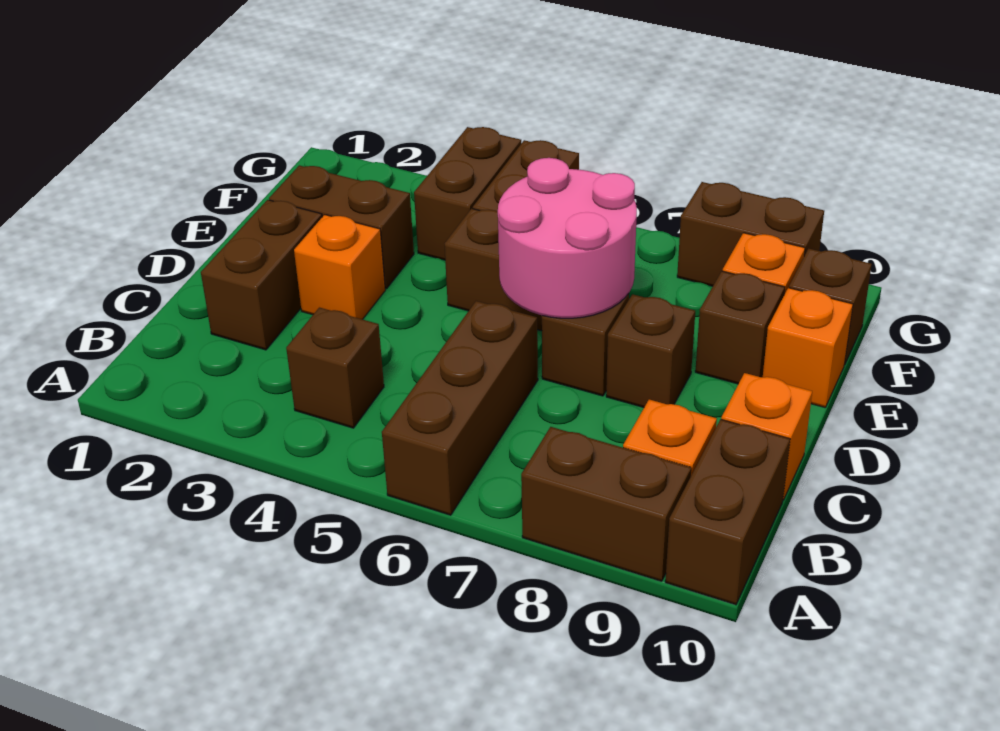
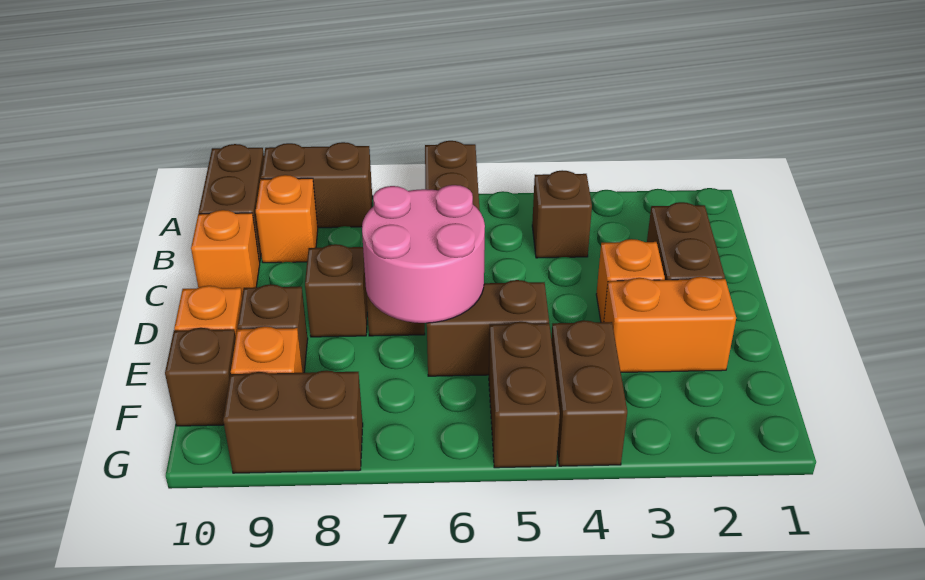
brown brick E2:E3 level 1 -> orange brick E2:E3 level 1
* * * * * * * * *
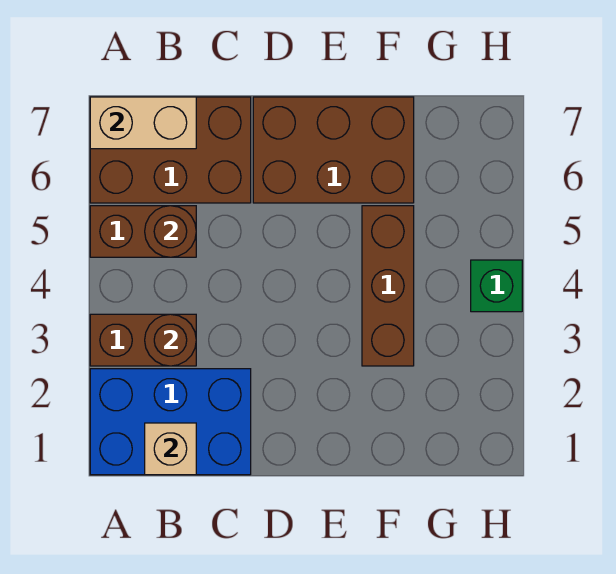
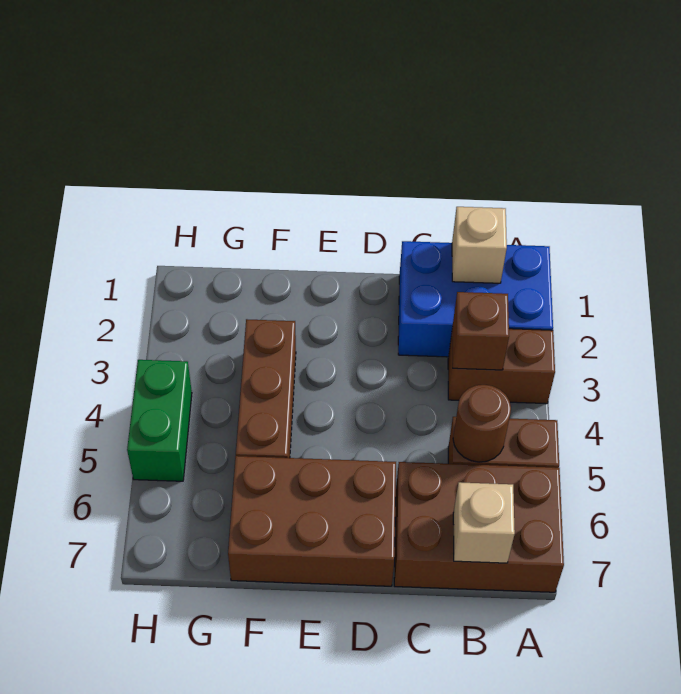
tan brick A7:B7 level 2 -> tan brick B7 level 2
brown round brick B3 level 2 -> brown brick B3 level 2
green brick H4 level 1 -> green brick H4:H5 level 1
* * * * * * * * *
WHAT TO PRODUCE: Every line of the entries above that holds "brown" should be copied out.

REPLY:
brown brick E2:E3 level 1 -> orange brick E2:E3 level 1
brown round brick B3 level 2 -> brown brick B3 level 2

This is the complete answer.